=== Task goal ===
All lines holding the word "down" are to be copied from the records beneath.

=== Extracted entries ===
⟨

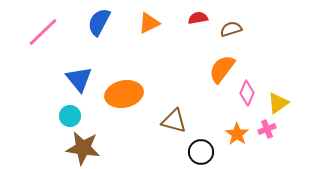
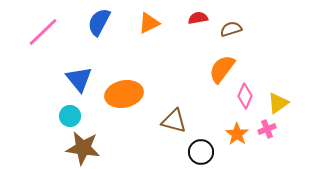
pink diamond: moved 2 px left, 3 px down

⟩
⟨

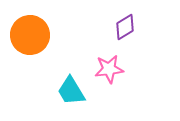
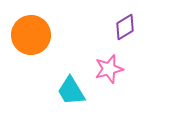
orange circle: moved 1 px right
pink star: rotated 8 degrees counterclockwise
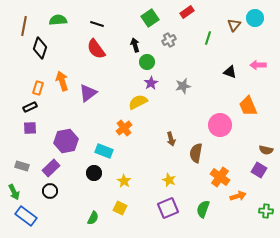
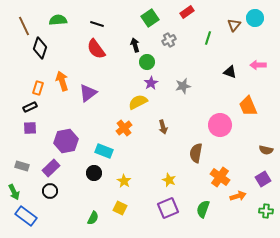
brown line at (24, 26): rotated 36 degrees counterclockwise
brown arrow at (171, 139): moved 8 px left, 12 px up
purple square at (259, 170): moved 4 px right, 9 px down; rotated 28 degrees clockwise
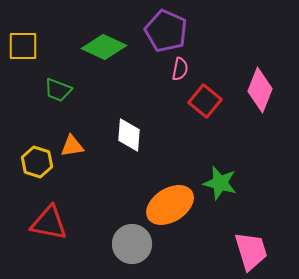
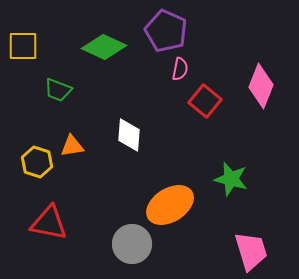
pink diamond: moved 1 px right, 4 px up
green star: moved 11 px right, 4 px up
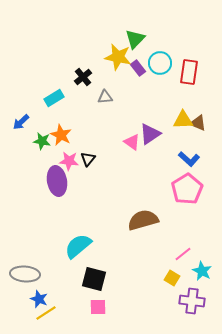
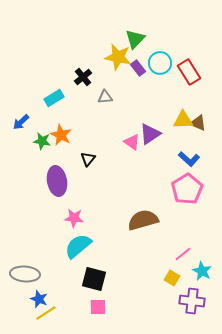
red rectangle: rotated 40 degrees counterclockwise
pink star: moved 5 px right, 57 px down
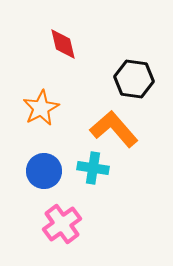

⟩

=== Task result ===
pink diamond: moved 2 px left, 3 px down
purple square at (259, 170): moved 4 px right, 9 px down; rotated 28 degrees clockwise
pink star: moved 5 px right, 57 px down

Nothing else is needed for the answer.